§ **What you should do**
For the word "CANL", find each line in the entries where it occurs and copy that line.

Detected change data
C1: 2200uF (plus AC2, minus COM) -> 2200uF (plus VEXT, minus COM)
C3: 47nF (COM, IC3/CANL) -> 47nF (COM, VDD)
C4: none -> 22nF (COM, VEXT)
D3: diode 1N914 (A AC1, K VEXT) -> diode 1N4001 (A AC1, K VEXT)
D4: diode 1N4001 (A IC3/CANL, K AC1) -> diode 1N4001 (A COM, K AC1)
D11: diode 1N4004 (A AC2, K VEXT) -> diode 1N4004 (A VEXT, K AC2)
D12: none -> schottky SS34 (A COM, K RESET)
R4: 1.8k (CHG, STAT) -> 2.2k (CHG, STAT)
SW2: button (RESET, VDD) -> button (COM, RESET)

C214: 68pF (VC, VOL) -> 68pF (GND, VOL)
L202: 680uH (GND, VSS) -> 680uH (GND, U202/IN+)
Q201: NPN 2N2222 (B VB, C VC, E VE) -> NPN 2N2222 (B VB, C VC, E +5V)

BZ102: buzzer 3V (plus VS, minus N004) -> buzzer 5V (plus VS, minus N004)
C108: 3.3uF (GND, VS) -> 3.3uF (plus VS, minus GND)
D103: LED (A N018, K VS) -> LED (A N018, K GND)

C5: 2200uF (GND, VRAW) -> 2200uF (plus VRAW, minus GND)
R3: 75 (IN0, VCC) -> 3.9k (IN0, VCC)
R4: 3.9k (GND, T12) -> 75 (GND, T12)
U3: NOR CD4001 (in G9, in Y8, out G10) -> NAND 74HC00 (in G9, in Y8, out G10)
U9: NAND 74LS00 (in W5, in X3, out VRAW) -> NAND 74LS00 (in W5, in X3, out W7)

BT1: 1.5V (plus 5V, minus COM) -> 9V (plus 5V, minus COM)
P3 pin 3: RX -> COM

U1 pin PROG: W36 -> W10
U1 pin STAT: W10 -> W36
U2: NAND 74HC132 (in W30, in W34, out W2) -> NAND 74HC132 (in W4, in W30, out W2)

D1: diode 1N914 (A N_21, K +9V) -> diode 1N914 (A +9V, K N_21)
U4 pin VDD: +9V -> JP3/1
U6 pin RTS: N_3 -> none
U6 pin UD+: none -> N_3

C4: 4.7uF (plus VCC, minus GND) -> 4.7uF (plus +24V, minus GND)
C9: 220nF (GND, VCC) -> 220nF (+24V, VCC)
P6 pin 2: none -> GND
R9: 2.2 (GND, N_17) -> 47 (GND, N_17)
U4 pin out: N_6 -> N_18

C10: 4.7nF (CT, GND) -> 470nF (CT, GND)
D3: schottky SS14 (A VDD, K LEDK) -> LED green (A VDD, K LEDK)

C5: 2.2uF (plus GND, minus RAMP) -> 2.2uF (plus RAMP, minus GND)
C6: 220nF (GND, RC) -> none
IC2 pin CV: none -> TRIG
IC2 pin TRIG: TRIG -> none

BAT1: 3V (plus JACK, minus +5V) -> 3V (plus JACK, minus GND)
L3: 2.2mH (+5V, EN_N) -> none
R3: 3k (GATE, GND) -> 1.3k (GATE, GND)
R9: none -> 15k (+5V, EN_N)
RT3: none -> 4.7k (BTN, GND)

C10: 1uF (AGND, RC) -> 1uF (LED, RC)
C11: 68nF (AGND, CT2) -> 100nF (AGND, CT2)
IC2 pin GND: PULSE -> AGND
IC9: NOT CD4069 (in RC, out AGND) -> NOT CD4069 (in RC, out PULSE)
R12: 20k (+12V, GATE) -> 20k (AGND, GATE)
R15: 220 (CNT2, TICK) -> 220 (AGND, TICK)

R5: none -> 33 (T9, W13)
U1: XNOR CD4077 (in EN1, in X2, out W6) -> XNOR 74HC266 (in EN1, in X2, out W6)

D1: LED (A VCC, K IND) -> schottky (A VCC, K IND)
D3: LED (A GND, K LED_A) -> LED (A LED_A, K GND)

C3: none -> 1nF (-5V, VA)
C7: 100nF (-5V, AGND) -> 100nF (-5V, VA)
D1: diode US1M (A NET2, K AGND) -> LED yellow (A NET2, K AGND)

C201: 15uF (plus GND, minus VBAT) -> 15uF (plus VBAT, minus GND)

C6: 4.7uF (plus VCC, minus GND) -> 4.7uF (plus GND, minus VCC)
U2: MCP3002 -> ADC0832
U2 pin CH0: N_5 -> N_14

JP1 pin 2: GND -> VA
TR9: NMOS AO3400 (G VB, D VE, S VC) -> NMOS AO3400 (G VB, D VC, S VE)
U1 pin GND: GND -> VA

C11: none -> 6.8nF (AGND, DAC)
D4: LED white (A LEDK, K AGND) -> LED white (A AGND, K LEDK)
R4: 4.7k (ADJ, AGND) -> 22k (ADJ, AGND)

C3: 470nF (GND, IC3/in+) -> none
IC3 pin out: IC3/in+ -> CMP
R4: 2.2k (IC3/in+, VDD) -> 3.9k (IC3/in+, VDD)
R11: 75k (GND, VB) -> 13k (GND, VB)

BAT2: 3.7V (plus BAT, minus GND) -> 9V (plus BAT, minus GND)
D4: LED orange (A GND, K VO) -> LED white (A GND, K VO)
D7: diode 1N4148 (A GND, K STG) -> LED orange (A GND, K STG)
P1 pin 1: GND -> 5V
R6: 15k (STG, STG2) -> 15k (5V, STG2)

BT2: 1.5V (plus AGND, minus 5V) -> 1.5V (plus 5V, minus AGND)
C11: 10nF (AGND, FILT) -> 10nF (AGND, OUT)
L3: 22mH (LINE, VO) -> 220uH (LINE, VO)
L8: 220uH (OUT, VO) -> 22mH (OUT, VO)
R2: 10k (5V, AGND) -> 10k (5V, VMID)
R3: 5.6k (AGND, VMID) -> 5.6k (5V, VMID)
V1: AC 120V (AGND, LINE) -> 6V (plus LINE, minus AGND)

§ **Answer below**
C3: 47nF (COM, IC3/CANL) -> 47nF (COM, VDD)
D4: diode 1N4001 (A IC3/CANL, K AC1) -> diode 1N4001 (A COM, K AC1)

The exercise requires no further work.